++++ Records to use
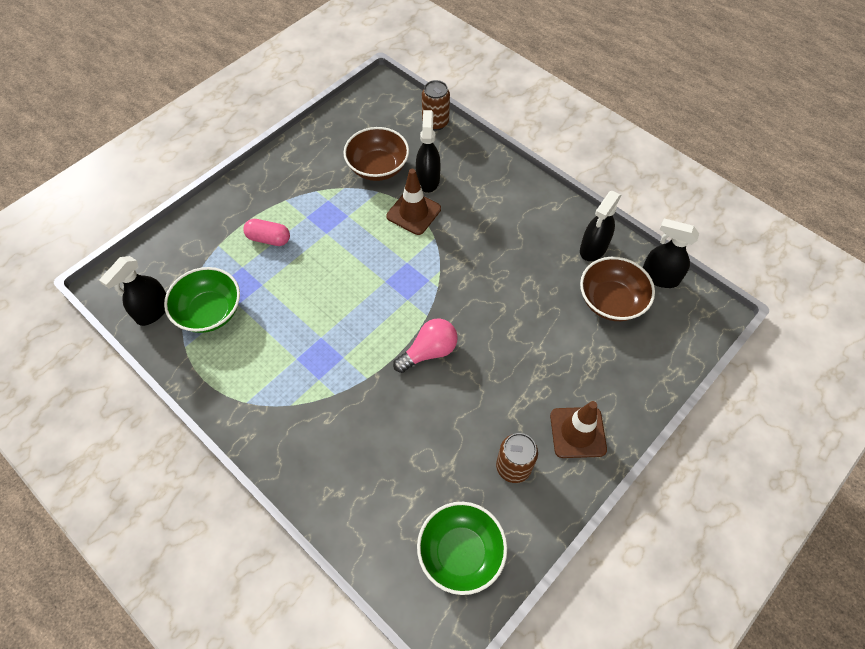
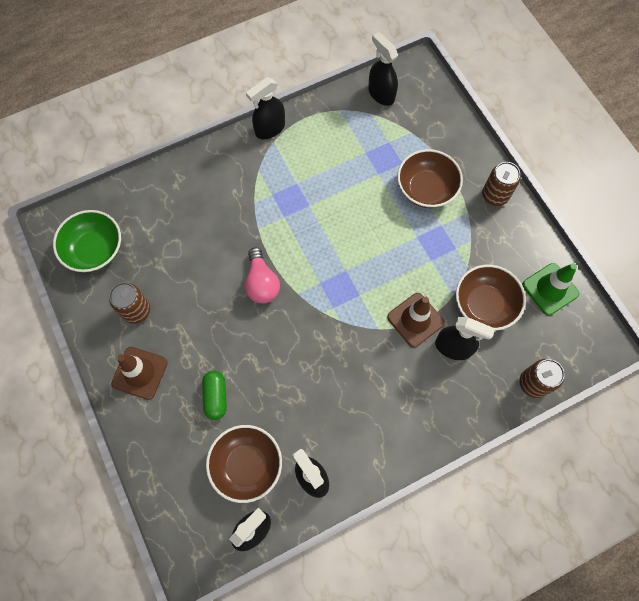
camera: 110 degrees right, 10 degrees up
green bowl [164,267,240,333] -> none
pink capsule [243,219,290,246] -> brown bowl [397,149,463,208]
none -> green capsule [202,371,227,420]
none -> black spray bottle [246,77,285,139]
none -> brown can [482,162,520,206]
none -> green traffic cone [523,263,579,316]

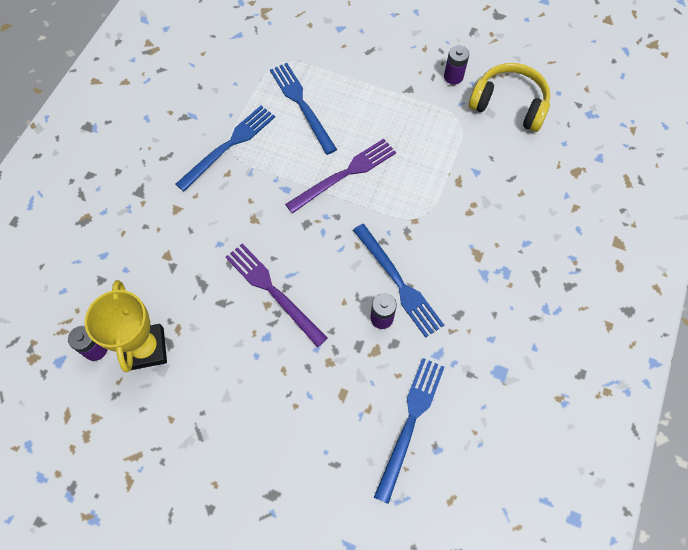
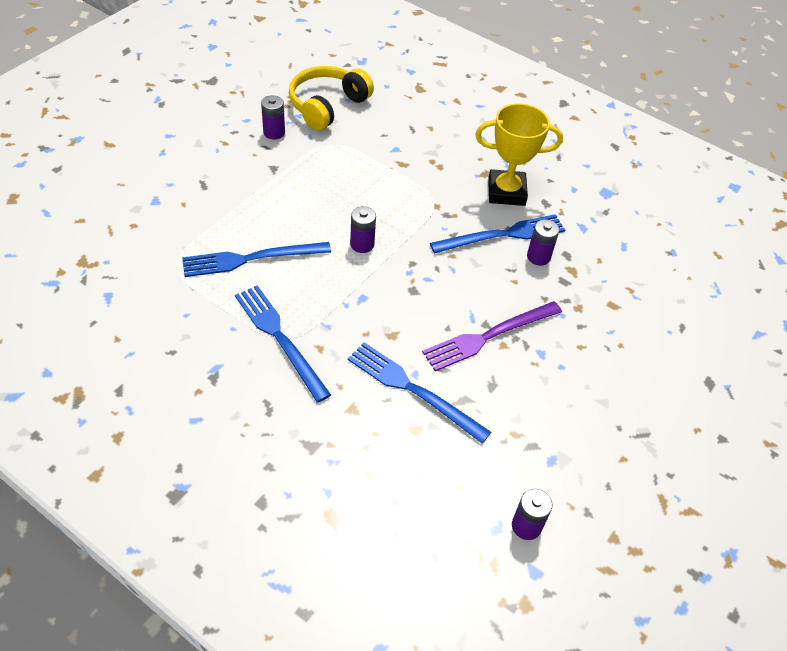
camera: 80 degrees left, 15 degrees down
yellow trophy [85,280,167,373] -> yellow trophy moved to [475,103,563,206]
purple fork [285,139,396,214] -> purple battery [350,206,376,253]
blue fork [374,358,445,504] -> blue fork moved to [347,342,491,444]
++++++++
- What is required
Using the records above, find the number of lines that contain the string "green", and give that number without further comment.

- Written reply
3